* **WHAT TO WORK ON**
All records below must be reproduced exactly, although any pictures they contain are to be omitted.

* **Saved data entries**
━━━━━━

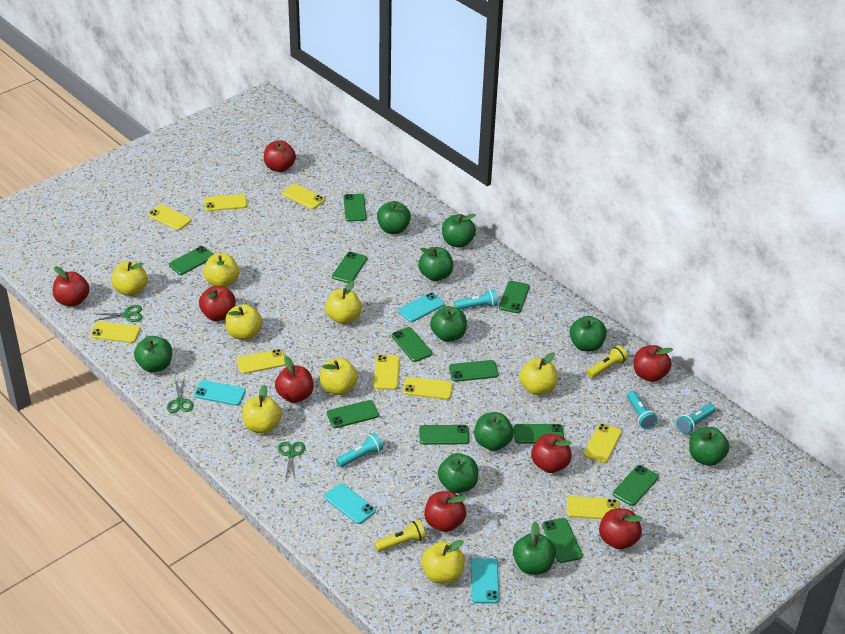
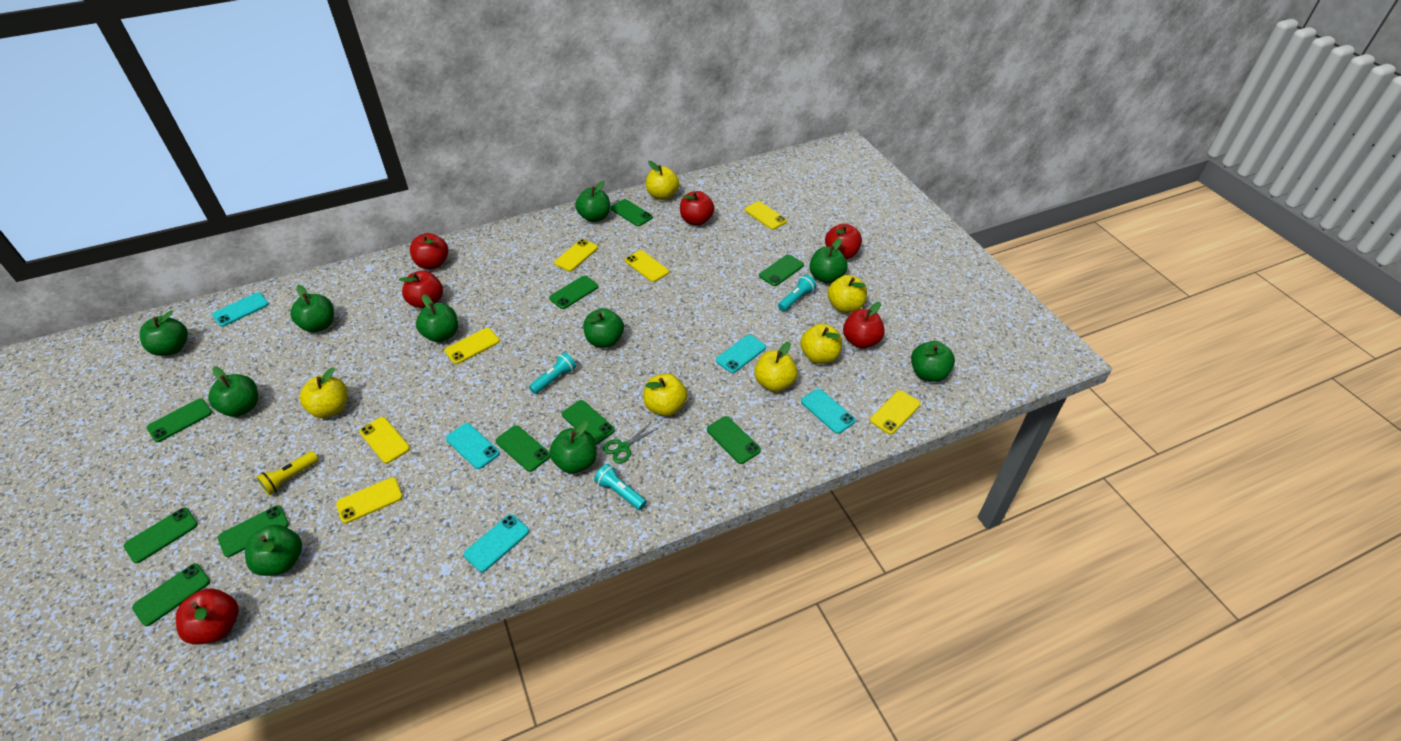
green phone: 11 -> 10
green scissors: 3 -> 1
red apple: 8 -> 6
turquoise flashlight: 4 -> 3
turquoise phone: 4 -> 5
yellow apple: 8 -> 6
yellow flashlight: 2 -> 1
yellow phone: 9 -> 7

━━━━━━

* **ANSWER BOX**
green phone: 11 -> 10
green scissors: 3 -> 1
red apple: 8 -> 6
turquoise flashlight: 4 -> 3
turquoise phone: 4 -> 5
yellow apple: 8 -> 6
yellow flashlight: 2 -> 1
yellow phone: 9 -> 7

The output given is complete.